Omit the images and output every line of the data below exactly.

* INPUT DATA *
[Start of section]

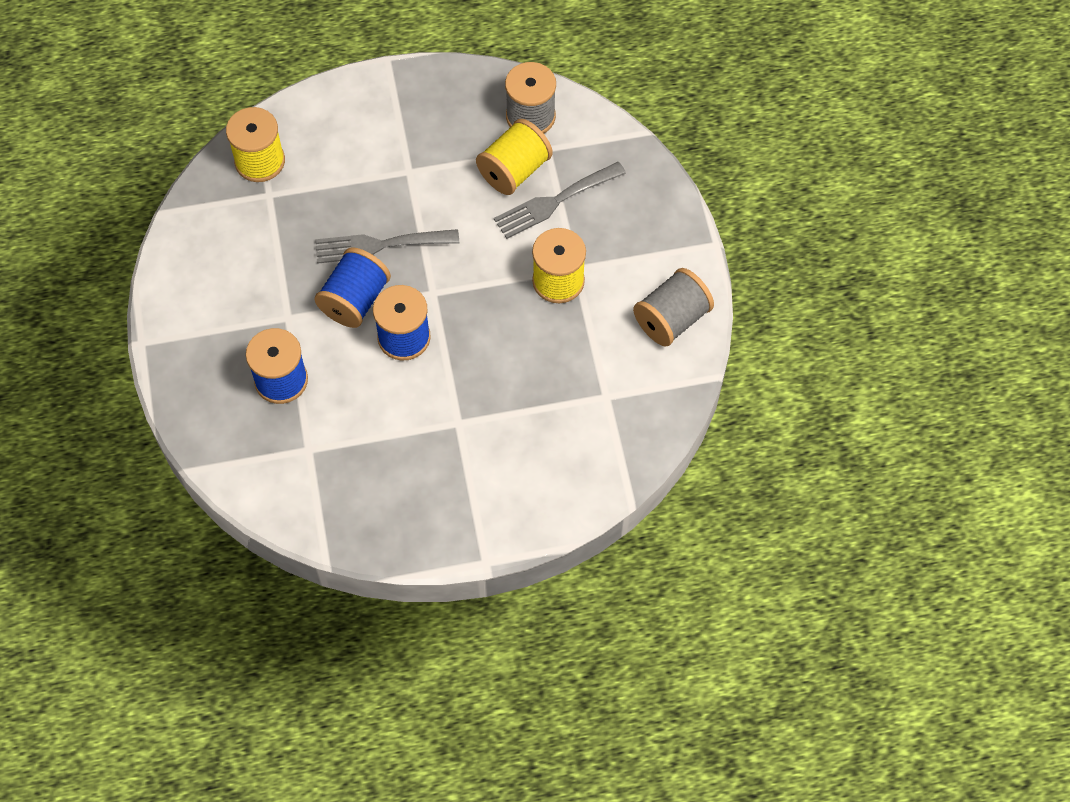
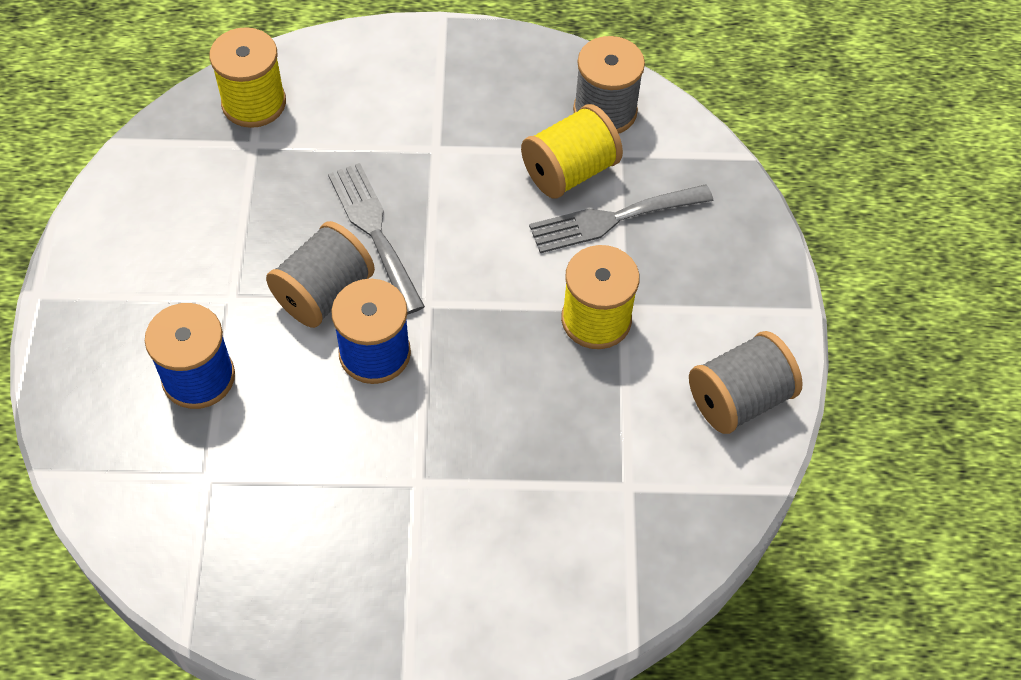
camera: 10 degrees right, 5 degrees down
(355, 300) = (324, 293): blue spool -> grey spool
(379, 245) = (374, 231): grey fork -> grey fork turned 60 degrees clockwise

[End of section]

* RESULT *
camera: 10 degrees right, 5 degrees down
(355, 300) = (324, 293): blue spool -> grey spool
(379, 245) = (374, 231): grey fork -> grey fork turned 60 degrees clockwise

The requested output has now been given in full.